Problem statement :: Return only the lines starting at the line that contains "U4 pin IO13: SCL -> +9V" and ending with the final line of the listing; include both endpoints.

Information given ::
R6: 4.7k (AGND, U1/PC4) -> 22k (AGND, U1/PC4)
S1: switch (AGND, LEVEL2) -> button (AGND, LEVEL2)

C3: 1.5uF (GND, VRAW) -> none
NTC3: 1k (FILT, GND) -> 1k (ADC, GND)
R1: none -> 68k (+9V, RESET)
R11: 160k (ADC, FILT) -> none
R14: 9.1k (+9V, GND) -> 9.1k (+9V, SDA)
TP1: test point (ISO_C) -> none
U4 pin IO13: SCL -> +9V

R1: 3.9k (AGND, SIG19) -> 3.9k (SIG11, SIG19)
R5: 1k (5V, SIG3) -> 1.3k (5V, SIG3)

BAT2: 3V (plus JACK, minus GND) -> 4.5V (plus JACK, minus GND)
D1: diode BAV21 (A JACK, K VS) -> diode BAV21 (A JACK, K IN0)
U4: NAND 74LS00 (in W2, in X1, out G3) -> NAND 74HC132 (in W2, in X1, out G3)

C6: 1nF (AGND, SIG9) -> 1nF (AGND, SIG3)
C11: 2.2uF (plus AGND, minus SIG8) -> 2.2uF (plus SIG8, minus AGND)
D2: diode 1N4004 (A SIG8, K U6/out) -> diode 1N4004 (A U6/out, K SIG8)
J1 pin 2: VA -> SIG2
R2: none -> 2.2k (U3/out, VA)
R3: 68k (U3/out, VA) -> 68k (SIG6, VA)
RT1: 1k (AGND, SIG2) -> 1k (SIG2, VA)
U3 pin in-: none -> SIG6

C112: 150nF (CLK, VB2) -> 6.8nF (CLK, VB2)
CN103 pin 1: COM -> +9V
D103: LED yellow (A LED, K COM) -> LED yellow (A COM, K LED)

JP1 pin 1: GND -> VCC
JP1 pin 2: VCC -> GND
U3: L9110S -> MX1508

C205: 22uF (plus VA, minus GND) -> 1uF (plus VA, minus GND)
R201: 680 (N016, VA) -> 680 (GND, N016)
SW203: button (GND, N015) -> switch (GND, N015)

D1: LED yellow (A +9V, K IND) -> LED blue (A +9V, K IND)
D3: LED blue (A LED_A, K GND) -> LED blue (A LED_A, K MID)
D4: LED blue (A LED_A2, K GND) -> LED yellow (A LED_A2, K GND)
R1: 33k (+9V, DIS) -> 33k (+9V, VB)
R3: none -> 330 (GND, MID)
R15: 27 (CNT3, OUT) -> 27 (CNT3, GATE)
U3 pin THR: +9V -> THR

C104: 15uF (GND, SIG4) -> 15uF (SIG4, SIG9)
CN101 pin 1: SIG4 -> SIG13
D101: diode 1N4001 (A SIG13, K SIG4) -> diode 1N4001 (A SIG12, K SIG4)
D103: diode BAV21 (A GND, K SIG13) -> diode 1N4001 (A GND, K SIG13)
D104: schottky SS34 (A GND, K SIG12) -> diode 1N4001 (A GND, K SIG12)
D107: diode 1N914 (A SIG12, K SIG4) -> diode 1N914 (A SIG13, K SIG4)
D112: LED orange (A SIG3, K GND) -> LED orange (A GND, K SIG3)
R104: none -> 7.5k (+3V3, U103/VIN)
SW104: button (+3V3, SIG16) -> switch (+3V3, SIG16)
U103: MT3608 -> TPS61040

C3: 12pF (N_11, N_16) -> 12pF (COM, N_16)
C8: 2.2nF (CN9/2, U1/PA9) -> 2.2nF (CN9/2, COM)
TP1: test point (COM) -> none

Reply to the exercise ::
U4 pin IO13: SCL -> +9V

R1: 3.9k (AGND, SIG19) -> 3.9k (SIG11, SIG19)
R5: 1k (5V, SIG3) -> 1.3k (5V, SIG3)

BAT2: 3V (plus JACK, minus GND) -> 4.5V (plus JACK, minus GND)
D1: diode BAV21 (A JACK, K VS) -> diode BAV21 (A JACK, K IN0)
U4: NAND 74LS00 (in W2, in X1, out G3) -> NAND 74HC132 (in W2, in X1, out G3)

C6: 1nF (AGND, SIG9) -> 1nF (AGND, SIG3)
C11: 2.2uF (plus AGND, minus SIG8) -> 2.2uF (plus SIG8, minus AGND)
D2: diode 1N4004 (A SIG8, K U6/out) -> diode 1N4004 (A U6/out, K SIG8)
J1 pin 2: VA -> SIG2
R2: none -> 2.2k (U3/out, VA)
R3: 68k (U3/out, VA) -> 68k (SIG6, VA)
RT1: 1k (AGND, SIG2) -> 1k (SIG2, VA)
U3 pin in-: none -> SIG6

C112: 150nF (CLK, VB2) -> 6.8nF (CLK, VB2)
CN103 pin 1: COM -> +9V
D103: LED yellow (A LED, K COM) -> LED yellow (A COM, K LED)

JP1 pin 1: GND -> VCC
JP1 pin 2: VCC -> GND
U3: L9110S -> MX1508

C205: 22uF (plus VA, minus GND) -> 1uF (plus VA, minus GND)
R201: 680 (N016, VA) -> 680 (GND, N016)
SW203: button (GND, N015) -> switch (GND, N015)

D1: LED yellow (A +9V, K IND) -> LED blue (A +9V, K IND)
D3: LED blue (A LED_A, K GND) -> LED blue (A LED_A, K MID)
D4: LED blue (A LED_A2, K GND) -> LED yellow (A LED_A2, K GND)
R1: 33k (+9V, DIS) -> 33k (+9V, VB)
R3: none -> 330 (GND, MID)
R15: 27 (CNT3, OUT) -> 27 (CNT3, GATE)
U3 pin THR: +9V -> THR

C104: 15uF (GND, SIG4) -> 15uF (SIG4, SIG9)
CN101 pin 1: SIG4 -> SIG13
D101: diode 1N4001 (A SIG13, K SIG4) -> diode 1N4001 (A SIG12, K SIG4)
D103: diode BAV21 (A GND, K SIG13) -> diode 1N4001 (A GND, K SIG13)
D104: schottky SS34 (A GND, K SIG12) -> diode 1N4001 (A GND, K SIG12)
D107: diode 1N914 (A SIG12, K SIG4) -> diode 1N914 (A SIG13, K SIG4)
D112: LED orange (A SIG3, K GND) -> LED orange (A GND, K SIG3)
R104: none -> 7.5k (+3V3, U103/VIN)
SW104: button (+3V3, SIG16) -> switch (+3V3, SIG16)
U103: MT3608 -> TPS61040

C3: 12pF (N_11, N_16) -> 12pF (COM, N_16)
C8: 2.2nF (CN9/2, U1/PA9) -> 2.2nF (CN9/2, COM)
TP1: test point (COM) -> none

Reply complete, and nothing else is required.